§ **Material provided**
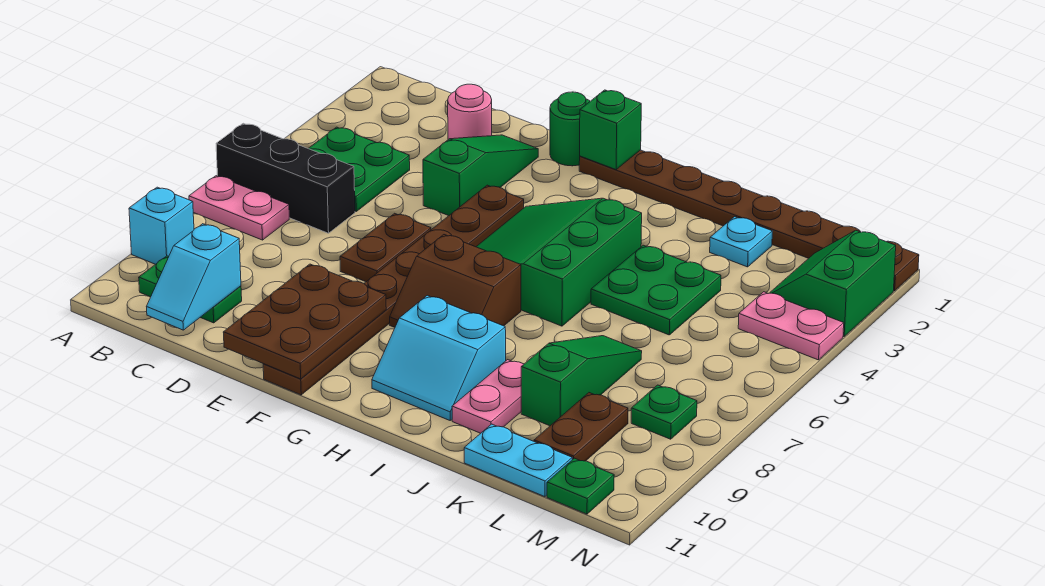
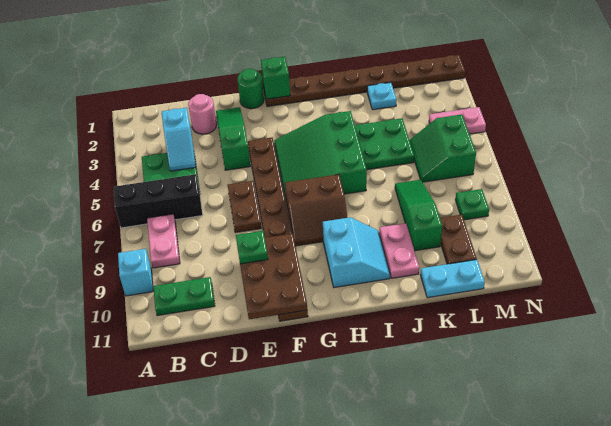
pink plate A7:B7 level 1 -> pink plate B7:B8 level 1
cyan slope C10:C11 level 2 top 10 -> cyan slope C3:C4 level 2 top 3
cyan slope H9:I10 level 1 top 9 -> cyan slope H9:I10 level 1 top H
green slope M2:N3 level 1 top N -> green slope L5:M6 level 1 top M
green plate M11 level 1 -> green plate E9 level 3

§ **Assignment**
Only the lines from the one bearing "green slope M2:N3" to the end of the material belong in the answer; set them down verbatim.

§ **Solution to the problem**
green slope M2:N3 level 1 top N -> green slope L5:M6 level 1 top M
green plate M11 level 1 -> green plate E9 level 3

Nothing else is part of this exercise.